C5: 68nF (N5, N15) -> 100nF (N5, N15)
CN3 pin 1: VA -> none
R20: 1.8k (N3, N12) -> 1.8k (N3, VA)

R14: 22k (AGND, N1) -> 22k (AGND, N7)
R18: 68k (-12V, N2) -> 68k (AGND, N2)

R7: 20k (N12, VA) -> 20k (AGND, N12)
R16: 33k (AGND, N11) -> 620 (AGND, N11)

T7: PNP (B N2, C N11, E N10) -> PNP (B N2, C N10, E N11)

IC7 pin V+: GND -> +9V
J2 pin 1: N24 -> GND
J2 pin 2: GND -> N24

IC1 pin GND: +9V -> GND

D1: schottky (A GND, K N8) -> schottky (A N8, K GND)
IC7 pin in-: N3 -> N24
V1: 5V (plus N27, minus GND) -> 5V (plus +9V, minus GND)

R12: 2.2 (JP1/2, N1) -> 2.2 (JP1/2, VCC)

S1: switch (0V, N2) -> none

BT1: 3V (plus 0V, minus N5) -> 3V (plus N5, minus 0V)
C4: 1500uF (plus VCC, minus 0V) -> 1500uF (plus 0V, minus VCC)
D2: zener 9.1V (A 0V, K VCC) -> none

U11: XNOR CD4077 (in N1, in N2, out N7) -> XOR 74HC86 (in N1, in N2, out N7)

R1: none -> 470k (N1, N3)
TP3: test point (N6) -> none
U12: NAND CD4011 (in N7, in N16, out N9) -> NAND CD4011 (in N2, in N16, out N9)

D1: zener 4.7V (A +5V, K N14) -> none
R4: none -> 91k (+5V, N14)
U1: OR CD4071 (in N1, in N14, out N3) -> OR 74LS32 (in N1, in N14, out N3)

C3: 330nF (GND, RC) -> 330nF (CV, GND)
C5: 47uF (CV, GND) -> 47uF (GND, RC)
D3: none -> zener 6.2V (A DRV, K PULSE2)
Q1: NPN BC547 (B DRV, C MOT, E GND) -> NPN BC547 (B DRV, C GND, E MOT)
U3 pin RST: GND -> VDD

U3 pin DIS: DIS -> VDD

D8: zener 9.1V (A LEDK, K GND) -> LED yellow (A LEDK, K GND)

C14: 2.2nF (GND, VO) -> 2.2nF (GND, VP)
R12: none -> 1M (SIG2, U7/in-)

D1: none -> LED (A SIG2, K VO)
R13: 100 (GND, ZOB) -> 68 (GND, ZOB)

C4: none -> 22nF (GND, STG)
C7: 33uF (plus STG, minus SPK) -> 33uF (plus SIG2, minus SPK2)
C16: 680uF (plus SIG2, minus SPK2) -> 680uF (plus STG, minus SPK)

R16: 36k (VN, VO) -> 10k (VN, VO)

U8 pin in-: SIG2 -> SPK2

□ □ □

**Task description**
Working from the listing above, give it again word for word.

**Worked solution**
C5: 68nF (N5, N15) -> 100nF (N5, N15)
CN3 pin 1: VA -> none
R20: 1.8k (N3, N12) -> 1.8k (N3, VA)

R14: 22k (AGND, N1) -> 22k (AGND, N7)
R18: 68k (-12V, N2) -> 68k (AGND, N2)

R7: 20k (N12, VA) -> 20k (AGND, N12)
R16: 33k (AGND, N11) -> 620 (AGND, N11)

T7: PNP (B N2, C N11, E N10) -> PNP (B N2, C N10, E N11)

IC7 pin V+: GND -> +9V
J2 pin 1: N24 -> GND
J2 pin 2: GND -> N24

IC1 pin GND: +9V -> GND

D1: schottky (A GND, K N8) -> schottky (A N8, K GND)
IC7 pin in-: N3 -> N24
V1: 5V (plus N27, minus GND) -> 5V (plus +9V, minus GND)

R12: 2.2 (JP1/2, N1) -> 2.2 (JP1/2, VCC)

S1: switch (0V, N2) -> none

BT1: 3V (plus 0V, minus N5) -> 3V (plus N5, minus 0V)
C4: 1500uF (plus VCC, minus 0V) -> 1500uF (plus 0V, minus VCC)
D2: zener 9.1V (A 0V, K VCC) -> none

U11: XNOR CD4077 (in N1, in N2, out N7) -> XOR 74HC86 (in N1, in N2, out N7)

R1: none -> 470k (N1, N3)
TP3: test point (N6) -> none
U12: NAND CD4011 (in N7, in N16, out N9) -> NAND CD4011 (in N2, in N16, out N9)

D1: zener 4.7V (A +5V, K N14) -> none
R4: none -> 91k (+5V, N14)
U1: OR CD4071 (in N1, in N14, out N3) -> OR 74LS32 (in N1, in N14, out N3)

C3: 330nF (GND, RC) -> 330nF (CV, GND)
C5: 47uF (CV, GND) -> 47uF (GND, RC)
D3: none -> zener 6.2V (A DRV, K PULSE2)
Q1: NPN BC547 (B DRV, C MOT, E GND) -> NPN BC547 (B DRV, C GND, E MOT)
U3 pin RST: GND -> VDD

U3 pin DIS: DIS -> VDD

D8: zener 9.1V (A LEDK, K GND) -> LED yellow (A LEDK, K GND)

C14: 2.2nF (GND, VO) -> 2.2nF (GND, VP)
R12: none -> 1M (SIG2, U7/in-)

D1: none -> LED (A SIG2, K VO)
R13: 100 (GND, ZOB) -> 68 (GND, ZOB)

C4: none -> 22nF (GND, STG)
C7: 33uF (plus STG, minus SPK) -> 33uF (plus SIG2, minus SPK2)
C16: 680uF (plus SIG2, minus SPK2) -> 680uF (plus STG, minus SPK)

R16: 36k (VN, VO) -> 10k (VN, VO)

U8 pin in-: SIG2 -> SPK2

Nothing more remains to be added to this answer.